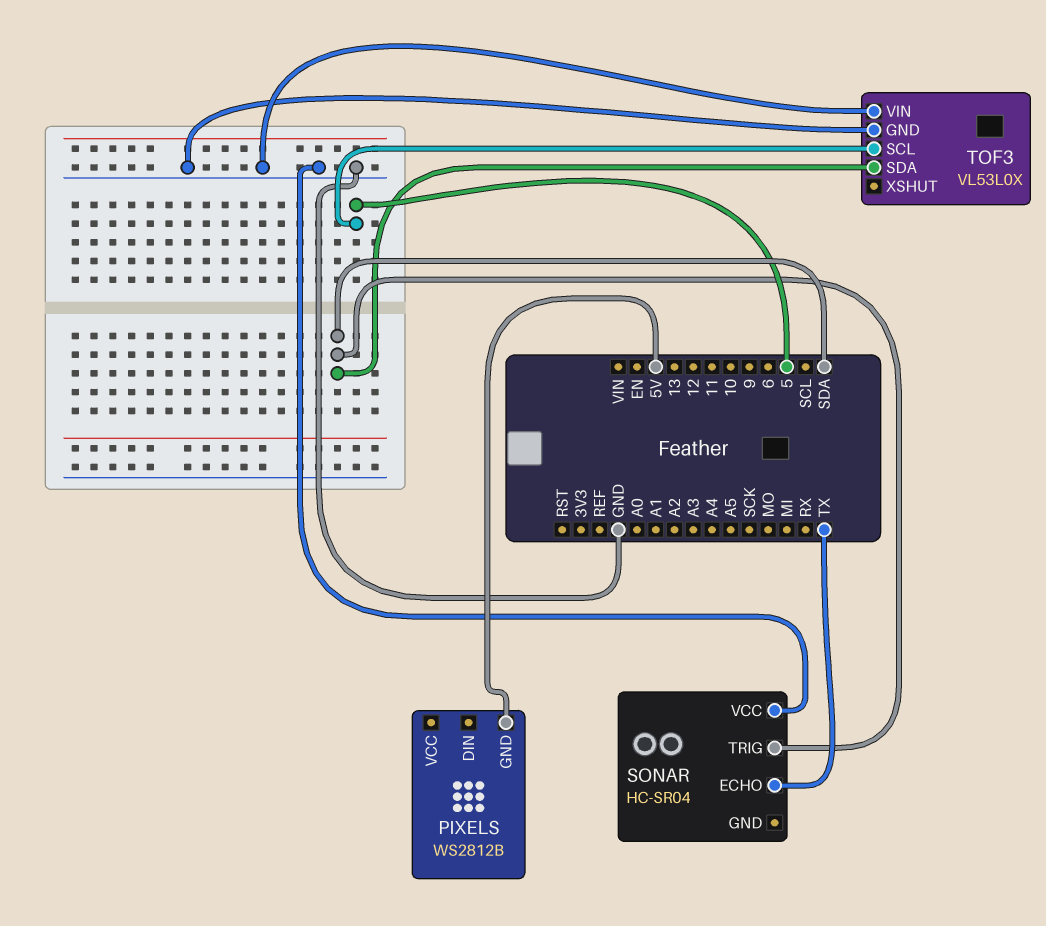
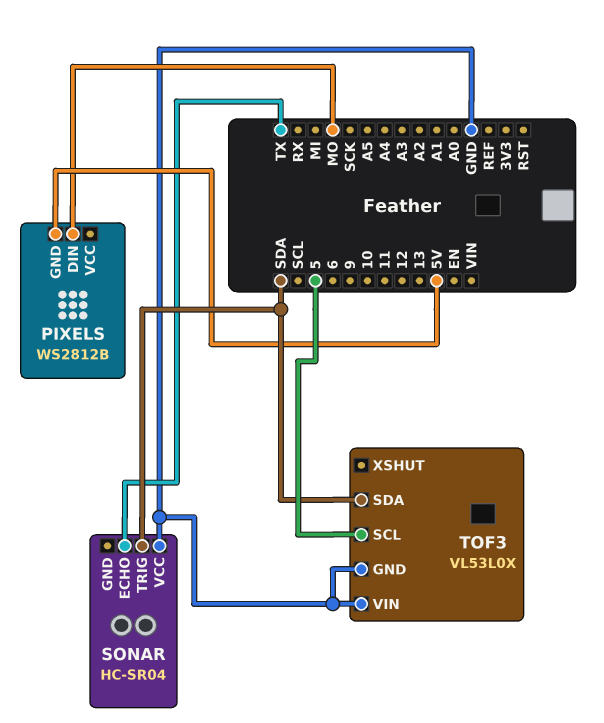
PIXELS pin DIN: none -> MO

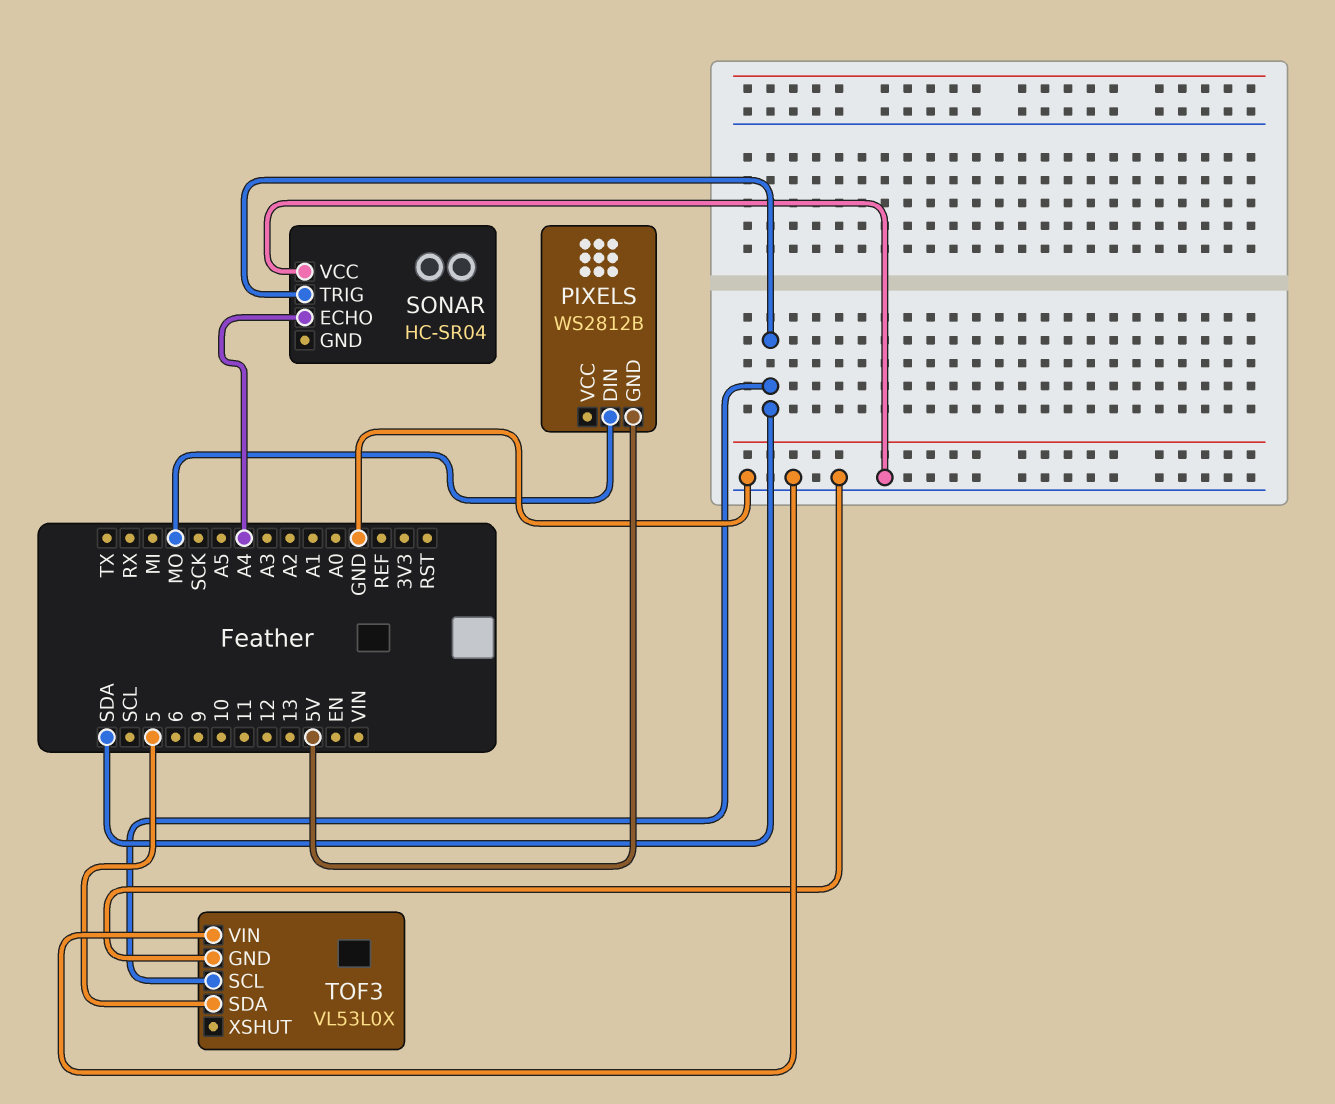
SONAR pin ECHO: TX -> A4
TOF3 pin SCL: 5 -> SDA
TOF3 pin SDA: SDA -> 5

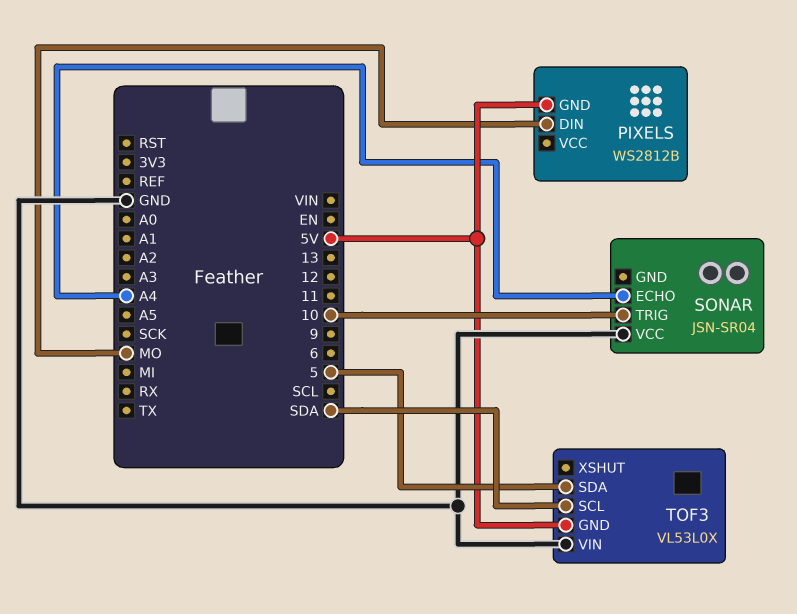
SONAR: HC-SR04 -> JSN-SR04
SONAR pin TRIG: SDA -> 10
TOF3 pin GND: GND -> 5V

--

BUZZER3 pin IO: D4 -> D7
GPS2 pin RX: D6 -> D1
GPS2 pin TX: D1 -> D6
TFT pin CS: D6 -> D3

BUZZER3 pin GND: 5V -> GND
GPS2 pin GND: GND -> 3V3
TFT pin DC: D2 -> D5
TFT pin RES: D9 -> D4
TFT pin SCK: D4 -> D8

(WHAT YOU ARE ASKED TO DO): Show every line in the records above that contains the word "SONAR".

(WRITTEN REPLY):
SONAR pin ECHO: TX -> A4
SONAR: HC-SR04 -> JSN-SR04
SONAR pin TRIG: SDA -> 10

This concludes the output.